= Task directions =
Among the lines below, a stretch begins at the one with "(924, 305) = (1007, 442): grey" and ends at the one with "(149, 251) = (351, 454): yellow heart -> none". Repeat that stretch exactly, ends included.
[Exercise material Boundary: Start]
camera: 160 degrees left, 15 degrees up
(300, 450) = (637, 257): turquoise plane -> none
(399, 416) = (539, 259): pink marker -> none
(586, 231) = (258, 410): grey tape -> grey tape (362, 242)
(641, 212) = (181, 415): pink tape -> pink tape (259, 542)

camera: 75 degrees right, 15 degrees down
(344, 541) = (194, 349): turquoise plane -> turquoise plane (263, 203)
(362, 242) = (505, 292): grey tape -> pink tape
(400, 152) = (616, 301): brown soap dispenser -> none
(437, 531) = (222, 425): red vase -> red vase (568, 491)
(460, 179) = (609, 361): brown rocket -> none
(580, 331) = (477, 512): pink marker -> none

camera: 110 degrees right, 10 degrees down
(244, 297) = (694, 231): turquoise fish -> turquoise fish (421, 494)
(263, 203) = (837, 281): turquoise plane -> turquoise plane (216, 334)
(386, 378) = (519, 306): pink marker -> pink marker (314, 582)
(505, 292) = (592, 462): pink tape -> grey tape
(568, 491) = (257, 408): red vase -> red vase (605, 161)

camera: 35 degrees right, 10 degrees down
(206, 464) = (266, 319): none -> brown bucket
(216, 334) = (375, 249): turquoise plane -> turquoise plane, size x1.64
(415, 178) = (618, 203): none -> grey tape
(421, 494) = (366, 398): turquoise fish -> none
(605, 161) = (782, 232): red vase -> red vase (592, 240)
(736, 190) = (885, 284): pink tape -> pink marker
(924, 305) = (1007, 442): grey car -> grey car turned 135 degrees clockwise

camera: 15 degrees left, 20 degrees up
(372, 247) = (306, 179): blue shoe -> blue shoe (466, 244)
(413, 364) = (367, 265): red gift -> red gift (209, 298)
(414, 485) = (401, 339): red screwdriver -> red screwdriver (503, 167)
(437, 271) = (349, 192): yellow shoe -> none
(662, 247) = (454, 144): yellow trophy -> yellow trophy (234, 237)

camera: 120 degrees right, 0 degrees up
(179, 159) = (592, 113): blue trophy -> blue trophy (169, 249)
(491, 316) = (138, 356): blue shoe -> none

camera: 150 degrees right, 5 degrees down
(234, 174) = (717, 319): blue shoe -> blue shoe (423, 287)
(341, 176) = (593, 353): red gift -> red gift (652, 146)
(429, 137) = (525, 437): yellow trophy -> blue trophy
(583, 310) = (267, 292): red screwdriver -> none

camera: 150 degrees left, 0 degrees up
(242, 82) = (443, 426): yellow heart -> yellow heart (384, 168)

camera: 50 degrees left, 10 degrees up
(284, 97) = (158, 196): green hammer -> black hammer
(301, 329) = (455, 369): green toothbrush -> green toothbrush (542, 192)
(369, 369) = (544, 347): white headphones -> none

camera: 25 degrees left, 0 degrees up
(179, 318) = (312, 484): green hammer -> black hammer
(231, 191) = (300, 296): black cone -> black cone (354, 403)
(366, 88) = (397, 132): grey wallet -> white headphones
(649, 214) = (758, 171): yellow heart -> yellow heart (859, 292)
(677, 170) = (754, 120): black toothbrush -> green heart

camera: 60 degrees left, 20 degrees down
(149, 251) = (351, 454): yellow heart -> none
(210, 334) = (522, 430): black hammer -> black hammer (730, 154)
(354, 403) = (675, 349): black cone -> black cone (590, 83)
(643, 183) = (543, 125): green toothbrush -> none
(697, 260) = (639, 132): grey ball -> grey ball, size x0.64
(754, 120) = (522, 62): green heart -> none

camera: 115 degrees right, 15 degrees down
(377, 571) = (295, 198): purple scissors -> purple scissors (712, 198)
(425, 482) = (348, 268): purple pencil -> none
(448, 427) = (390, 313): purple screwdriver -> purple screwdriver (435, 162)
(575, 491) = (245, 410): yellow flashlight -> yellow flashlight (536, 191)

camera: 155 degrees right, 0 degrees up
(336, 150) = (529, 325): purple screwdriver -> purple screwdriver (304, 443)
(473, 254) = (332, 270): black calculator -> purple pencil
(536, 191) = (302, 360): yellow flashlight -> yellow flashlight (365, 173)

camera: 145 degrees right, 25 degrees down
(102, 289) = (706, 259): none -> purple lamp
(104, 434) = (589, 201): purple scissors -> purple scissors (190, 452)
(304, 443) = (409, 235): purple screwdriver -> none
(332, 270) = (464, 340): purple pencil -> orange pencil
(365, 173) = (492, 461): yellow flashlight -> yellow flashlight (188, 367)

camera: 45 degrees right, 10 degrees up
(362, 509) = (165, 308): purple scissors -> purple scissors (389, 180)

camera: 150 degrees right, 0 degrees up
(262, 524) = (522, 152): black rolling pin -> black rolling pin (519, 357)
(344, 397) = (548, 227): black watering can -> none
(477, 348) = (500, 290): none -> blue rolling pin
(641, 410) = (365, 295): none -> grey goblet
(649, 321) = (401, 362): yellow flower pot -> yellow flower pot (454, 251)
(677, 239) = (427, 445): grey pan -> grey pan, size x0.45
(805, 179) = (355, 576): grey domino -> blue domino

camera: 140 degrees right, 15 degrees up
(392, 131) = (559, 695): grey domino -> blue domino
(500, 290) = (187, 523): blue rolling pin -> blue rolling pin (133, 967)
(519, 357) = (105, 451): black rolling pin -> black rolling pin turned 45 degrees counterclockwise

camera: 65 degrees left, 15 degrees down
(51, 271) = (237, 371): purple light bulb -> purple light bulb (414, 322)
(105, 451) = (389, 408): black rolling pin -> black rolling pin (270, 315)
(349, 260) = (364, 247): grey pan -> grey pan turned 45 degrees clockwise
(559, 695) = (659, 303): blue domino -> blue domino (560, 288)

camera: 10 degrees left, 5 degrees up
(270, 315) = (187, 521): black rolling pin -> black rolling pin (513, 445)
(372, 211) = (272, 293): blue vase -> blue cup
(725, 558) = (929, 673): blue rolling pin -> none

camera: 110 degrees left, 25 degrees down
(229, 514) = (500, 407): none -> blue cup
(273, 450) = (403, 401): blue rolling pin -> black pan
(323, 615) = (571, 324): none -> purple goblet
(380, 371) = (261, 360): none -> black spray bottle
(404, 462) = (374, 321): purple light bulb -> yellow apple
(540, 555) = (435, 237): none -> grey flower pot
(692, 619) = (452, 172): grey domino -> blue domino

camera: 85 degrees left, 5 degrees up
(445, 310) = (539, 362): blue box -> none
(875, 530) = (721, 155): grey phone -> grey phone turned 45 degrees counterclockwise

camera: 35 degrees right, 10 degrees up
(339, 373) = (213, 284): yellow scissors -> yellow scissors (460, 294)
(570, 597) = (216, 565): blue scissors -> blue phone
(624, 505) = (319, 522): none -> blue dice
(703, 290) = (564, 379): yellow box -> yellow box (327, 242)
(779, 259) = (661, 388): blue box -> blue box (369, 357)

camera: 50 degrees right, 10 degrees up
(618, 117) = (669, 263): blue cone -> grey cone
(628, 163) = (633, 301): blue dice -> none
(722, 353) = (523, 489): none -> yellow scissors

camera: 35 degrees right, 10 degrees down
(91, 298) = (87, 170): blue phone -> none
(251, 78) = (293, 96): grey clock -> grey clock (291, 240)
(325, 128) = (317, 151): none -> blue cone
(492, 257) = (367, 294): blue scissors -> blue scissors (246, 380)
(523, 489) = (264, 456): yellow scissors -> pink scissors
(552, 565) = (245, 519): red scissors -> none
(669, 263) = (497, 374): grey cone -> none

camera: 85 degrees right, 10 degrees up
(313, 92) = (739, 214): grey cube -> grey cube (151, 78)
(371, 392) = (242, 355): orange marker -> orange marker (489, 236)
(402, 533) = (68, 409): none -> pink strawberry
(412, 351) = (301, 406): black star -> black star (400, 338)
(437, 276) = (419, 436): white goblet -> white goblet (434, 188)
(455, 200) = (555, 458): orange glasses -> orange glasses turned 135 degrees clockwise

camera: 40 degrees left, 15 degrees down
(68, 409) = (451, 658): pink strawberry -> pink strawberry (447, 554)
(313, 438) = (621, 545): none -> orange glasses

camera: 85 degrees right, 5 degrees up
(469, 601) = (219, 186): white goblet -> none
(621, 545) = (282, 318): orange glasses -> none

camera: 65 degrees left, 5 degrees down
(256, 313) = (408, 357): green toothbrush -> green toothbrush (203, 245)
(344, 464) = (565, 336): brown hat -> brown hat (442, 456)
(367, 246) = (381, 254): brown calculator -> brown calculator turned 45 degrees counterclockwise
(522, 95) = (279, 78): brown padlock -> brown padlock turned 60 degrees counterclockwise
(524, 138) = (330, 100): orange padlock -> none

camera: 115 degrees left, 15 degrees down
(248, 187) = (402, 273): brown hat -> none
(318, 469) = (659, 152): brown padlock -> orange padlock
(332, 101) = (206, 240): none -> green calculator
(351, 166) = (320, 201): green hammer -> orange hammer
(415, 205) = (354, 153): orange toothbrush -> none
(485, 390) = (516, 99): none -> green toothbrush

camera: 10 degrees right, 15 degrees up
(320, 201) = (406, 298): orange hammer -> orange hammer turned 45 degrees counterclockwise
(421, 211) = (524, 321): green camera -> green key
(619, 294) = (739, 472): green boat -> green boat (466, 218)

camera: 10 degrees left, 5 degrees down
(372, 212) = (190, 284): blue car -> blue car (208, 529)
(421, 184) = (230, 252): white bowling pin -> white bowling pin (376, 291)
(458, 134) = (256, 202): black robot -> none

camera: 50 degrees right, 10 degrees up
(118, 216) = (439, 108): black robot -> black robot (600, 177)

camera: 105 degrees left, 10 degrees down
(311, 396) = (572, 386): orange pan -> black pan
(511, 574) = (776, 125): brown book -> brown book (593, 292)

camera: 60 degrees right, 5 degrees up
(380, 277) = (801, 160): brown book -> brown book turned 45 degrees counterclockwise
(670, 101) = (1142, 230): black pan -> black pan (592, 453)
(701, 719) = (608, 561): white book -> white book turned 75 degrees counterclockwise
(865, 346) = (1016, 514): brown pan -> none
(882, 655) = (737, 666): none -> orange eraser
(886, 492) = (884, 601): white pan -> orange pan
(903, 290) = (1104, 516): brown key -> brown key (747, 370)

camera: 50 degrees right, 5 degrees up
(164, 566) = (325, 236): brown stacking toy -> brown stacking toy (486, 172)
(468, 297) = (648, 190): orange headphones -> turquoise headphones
[Exercise material Boundary: End]
= Response to the exercise =
(924, 305) = (1007, 442): grey car -> grey car turned 135 degrees clockwise

camera: 15 degrees left, 20 degrees up
(372, 247) = (306, 179): blue shoe -> blue shoe (466, 244)
(413, 364) = (367, 265): red gift -> red gift (209, 298)
(414, 485) = (401, 339): red screwdriver -> red screwdriver (503, 167)
(437, 271) = (349, 192): yellow shoe -> none
(662, 247) = (454, 144): yellow trophy -> yellow trophy (234, 237)

camera: 120 degrees right, 0 degrees up
(179, 159) = (592, 113): blue trophy -> blue trophy (169, 249)
(491, 316) = (138, 356): blue shoe -> none

camera: 150 degrees right, 5 degrees down
(234, 174) = (717, 319): blue shoe -> blue shoe (423, 287)
(341, 176) = (593, 353): red gift -> red gift (652, 146)
(429, 137) = (525, 437): yellow trophy -> blue trophy
(583, 310) = (267, 292): red screwdriver -> none

camera: 150 degrees left, 0 degrees up
(242, 82) = (443, 426): yellow heart -> yellow heart (384, 168)

camera: 50 degrees left, 10 degrees up
(284, 97) = (158, 196): green hammer -> black hammer
(301, 329) = (455, 369): green toothbrush -> green toothbrush (542, 192)
(369, 369) = (544, 347): white headphones -> none

camera: 25 degrees left, 0 degrees up
(179, 318) = (312, 484): green hammer -> black hammer
(231, 191) = (300, 296): black cone -> black cone (354, 403)
(366, 88) = (397, 132): grey wallet -> white headphones
(649, 214) = (758, 171): yellow heart -> yellow heart (859, 292)
(677, 170) = (754, 120): black toothbrush -> green heart

camera: 60 degrees left, 20 degrees down
(149, 251) = (351, 454): yellow heart -> none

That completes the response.